◆ **Input**
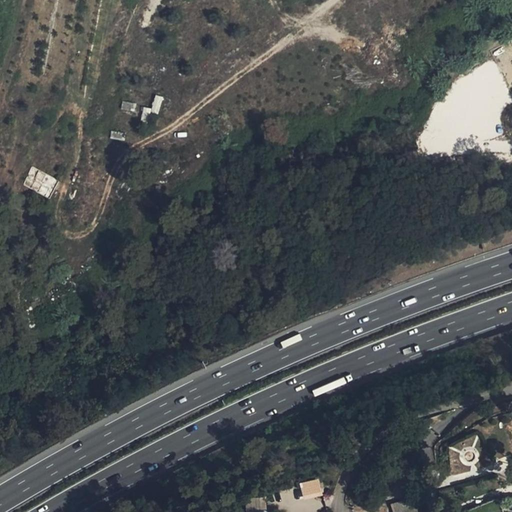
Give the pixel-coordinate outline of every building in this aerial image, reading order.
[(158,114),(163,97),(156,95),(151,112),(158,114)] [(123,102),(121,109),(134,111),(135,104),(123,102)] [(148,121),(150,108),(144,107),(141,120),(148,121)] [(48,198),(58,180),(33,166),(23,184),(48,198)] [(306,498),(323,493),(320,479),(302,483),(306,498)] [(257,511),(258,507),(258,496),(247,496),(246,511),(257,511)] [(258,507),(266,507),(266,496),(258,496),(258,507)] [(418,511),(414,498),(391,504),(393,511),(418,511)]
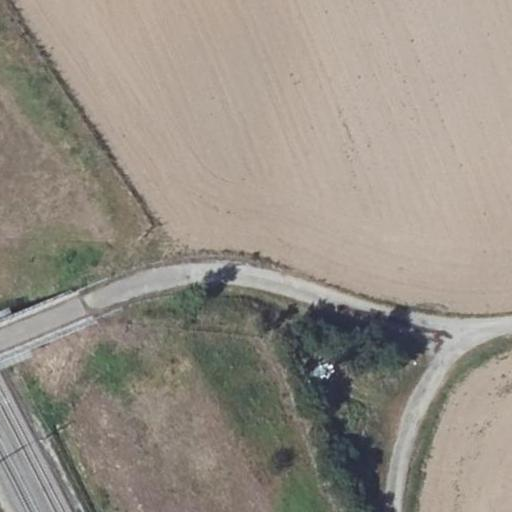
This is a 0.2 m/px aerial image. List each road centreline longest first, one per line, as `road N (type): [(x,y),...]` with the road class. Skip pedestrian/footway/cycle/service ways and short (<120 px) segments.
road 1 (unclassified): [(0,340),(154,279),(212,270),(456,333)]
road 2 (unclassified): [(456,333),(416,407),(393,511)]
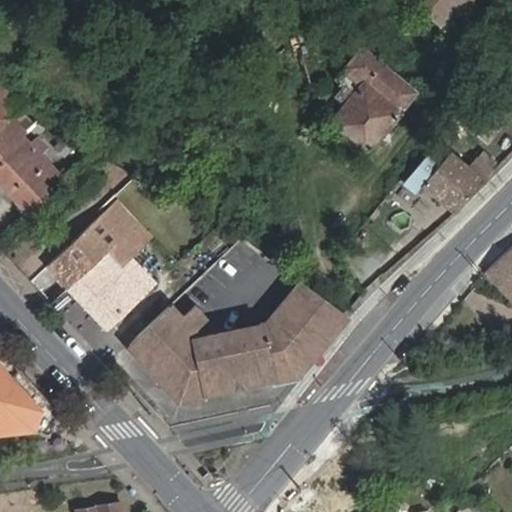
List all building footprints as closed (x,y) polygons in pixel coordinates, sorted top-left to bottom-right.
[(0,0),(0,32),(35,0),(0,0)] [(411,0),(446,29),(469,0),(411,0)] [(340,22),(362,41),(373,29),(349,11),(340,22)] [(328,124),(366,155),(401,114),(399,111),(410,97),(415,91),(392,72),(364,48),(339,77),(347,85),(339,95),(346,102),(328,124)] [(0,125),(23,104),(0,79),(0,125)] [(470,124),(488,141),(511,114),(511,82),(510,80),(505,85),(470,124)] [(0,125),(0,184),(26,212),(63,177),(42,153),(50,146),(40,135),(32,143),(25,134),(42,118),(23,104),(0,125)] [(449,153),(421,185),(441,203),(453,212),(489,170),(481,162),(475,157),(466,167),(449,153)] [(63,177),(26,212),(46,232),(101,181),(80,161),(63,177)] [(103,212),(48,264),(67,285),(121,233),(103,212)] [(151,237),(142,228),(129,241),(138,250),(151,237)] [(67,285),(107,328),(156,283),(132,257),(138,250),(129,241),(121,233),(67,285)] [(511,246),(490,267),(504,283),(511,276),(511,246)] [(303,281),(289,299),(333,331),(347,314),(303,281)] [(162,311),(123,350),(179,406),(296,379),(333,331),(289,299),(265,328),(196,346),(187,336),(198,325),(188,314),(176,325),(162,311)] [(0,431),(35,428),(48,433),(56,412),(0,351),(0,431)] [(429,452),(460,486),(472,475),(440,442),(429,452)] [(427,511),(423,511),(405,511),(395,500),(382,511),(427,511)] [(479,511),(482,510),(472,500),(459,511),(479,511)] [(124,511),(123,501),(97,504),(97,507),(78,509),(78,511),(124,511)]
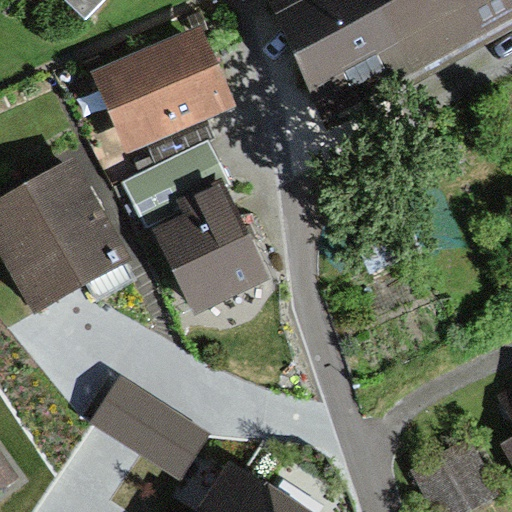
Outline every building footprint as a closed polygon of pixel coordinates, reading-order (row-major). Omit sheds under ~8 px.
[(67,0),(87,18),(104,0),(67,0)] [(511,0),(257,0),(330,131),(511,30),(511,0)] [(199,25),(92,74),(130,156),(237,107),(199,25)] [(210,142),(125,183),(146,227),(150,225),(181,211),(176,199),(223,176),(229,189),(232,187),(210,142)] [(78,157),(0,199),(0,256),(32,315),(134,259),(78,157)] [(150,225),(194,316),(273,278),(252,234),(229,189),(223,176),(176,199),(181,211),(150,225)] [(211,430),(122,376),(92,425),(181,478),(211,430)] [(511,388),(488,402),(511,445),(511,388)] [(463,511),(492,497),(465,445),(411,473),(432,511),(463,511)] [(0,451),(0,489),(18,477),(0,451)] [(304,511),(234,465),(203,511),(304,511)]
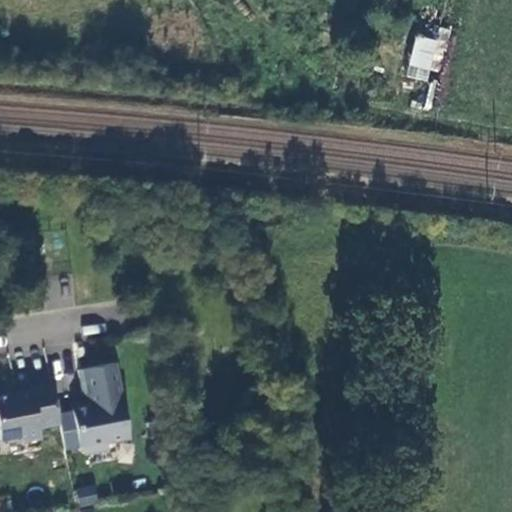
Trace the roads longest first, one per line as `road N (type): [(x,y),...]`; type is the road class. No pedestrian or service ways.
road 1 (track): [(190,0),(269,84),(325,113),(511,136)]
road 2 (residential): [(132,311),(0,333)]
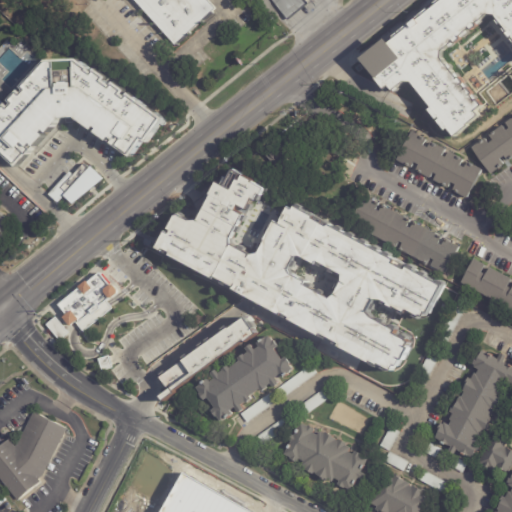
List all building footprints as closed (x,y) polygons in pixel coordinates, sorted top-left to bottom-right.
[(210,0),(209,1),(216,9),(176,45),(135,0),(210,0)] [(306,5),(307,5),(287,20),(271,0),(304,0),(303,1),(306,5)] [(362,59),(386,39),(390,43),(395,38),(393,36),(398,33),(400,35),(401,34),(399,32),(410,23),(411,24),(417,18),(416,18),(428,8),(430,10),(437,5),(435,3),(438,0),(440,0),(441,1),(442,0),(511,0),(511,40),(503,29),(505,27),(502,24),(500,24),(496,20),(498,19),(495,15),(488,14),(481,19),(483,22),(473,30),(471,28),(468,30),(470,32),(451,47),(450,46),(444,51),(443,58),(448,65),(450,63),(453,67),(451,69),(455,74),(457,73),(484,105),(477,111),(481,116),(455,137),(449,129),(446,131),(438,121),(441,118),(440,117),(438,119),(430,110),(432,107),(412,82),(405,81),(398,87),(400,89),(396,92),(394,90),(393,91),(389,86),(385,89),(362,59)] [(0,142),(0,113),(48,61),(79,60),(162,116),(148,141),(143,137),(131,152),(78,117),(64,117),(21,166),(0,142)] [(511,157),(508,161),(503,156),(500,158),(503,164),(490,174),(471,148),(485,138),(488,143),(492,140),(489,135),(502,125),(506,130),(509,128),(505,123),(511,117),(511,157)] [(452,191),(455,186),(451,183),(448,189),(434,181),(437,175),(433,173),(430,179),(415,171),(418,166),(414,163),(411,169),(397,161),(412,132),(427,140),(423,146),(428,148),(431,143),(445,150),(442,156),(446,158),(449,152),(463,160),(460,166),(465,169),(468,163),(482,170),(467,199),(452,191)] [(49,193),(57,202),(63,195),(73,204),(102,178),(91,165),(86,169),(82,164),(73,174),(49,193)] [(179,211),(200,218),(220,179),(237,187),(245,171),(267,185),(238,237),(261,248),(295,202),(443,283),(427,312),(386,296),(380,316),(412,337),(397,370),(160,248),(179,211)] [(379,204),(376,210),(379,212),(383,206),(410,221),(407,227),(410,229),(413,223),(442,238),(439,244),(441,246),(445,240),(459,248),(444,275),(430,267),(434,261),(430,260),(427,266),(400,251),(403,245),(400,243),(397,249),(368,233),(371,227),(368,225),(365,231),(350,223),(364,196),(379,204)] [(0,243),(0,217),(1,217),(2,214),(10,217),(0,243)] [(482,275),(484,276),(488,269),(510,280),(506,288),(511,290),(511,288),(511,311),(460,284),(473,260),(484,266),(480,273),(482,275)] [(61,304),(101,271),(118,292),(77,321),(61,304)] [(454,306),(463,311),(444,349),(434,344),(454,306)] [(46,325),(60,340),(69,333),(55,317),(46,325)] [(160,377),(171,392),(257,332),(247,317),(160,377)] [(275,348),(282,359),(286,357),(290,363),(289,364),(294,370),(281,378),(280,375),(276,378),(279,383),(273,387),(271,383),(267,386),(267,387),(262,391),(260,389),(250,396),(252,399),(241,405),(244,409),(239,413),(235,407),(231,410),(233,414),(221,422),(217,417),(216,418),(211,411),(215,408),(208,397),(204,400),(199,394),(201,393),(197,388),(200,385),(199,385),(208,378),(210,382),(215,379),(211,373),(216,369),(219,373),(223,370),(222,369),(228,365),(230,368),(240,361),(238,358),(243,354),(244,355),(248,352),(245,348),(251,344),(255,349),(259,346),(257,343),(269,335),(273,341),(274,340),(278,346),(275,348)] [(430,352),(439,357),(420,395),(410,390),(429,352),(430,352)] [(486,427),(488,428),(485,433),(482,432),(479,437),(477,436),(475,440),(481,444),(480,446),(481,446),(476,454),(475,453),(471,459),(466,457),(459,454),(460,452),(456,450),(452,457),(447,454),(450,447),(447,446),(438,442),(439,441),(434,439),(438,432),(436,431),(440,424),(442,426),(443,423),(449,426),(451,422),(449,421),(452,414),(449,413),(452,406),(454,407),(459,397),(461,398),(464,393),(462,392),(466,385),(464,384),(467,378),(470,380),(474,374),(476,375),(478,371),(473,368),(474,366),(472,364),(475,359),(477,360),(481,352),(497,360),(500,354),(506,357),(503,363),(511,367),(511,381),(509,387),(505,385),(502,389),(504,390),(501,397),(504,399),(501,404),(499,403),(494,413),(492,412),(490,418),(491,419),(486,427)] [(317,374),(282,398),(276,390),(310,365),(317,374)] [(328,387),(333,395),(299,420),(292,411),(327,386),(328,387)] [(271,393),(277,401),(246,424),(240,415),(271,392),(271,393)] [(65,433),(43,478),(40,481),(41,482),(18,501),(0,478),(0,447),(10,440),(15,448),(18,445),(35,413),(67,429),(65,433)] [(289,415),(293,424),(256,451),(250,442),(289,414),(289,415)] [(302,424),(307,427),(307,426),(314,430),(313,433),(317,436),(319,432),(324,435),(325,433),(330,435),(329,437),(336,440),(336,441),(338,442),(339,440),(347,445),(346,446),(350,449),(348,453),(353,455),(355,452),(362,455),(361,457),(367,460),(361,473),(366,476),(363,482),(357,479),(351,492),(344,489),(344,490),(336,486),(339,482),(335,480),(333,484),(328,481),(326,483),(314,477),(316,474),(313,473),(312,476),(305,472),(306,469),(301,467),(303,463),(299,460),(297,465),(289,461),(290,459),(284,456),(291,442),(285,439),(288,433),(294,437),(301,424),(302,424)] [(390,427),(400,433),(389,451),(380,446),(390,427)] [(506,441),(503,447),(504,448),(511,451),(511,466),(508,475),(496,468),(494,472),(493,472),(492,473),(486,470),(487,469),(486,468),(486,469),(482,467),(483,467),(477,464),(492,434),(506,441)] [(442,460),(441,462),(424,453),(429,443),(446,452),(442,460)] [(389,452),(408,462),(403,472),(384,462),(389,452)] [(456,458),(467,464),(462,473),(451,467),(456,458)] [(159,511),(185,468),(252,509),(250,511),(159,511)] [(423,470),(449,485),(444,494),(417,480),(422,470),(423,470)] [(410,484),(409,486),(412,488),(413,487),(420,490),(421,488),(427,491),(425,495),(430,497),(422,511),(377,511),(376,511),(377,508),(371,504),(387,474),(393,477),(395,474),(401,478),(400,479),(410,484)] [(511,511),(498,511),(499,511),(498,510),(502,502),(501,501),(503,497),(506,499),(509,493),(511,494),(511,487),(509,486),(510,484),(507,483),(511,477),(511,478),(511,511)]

* * *

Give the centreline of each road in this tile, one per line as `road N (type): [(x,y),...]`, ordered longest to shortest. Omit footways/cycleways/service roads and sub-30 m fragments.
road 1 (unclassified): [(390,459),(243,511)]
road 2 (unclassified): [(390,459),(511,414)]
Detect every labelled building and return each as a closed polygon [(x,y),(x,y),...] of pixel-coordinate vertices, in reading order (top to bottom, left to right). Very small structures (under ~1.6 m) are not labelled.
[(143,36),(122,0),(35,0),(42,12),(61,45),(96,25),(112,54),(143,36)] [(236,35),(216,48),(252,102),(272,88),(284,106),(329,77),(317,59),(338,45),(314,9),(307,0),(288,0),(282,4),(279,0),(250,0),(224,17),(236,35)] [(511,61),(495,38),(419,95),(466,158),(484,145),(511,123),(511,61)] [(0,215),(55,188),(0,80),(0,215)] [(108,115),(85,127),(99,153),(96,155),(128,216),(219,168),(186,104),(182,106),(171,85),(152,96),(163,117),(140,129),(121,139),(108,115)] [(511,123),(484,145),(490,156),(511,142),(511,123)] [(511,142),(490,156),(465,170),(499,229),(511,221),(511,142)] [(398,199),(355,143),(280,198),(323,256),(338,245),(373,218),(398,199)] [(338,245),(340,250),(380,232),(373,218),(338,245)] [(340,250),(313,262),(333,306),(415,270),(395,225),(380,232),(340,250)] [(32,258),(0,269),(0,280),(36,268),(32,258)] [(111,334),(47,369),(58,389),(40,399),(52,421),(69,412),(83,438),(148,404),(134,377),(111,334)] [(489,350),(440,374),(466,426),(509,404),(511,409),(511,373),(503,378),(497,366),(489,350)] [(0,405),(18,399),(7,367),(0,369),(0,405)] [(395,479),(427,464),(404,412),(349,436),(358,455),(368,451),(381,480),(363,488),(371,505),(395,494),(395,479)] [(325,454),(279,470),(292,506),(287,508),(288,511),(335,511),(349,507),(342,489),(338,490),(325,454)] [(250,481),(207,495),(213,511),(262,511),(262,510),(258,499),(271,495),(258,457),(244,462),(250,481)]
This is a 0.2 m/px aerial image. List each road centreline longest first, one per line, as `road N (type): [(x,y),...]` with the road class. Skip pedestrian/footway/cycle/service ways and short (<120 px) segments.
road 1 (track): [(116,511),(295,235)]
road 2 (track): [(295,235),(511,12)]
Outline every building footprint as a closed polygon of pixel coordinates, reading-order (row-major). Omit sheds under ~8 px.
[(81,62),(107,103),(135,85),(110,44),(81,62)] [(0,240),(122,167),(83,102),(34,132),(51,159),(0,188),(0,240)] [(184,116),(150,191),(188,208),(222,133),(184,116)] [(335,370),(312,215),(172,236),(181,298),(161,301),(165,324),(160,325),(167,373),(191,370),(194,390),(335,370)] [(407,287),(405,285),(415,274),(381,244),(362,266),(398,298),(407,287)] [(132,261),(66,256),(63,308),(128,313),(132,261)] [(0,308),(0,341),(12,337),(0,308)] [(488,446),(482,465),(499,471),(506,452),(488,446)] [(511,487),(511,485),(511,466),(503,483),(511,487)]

◆ **Given task**
Find each line in the rows above that contains the word "roads" and copy those lines in full.

◆ **Answer**
Trace the roads longest first, one per line as `road N (type): [(x,y),...]`; type is the road class. No pedestrian or service ways.
Give the centreline of each road in this tile, one per line as `road N (type): [(x,y),...]`, ordered longest to shortest. Omit footways/cycleways/service roads and sub-30 m fragments.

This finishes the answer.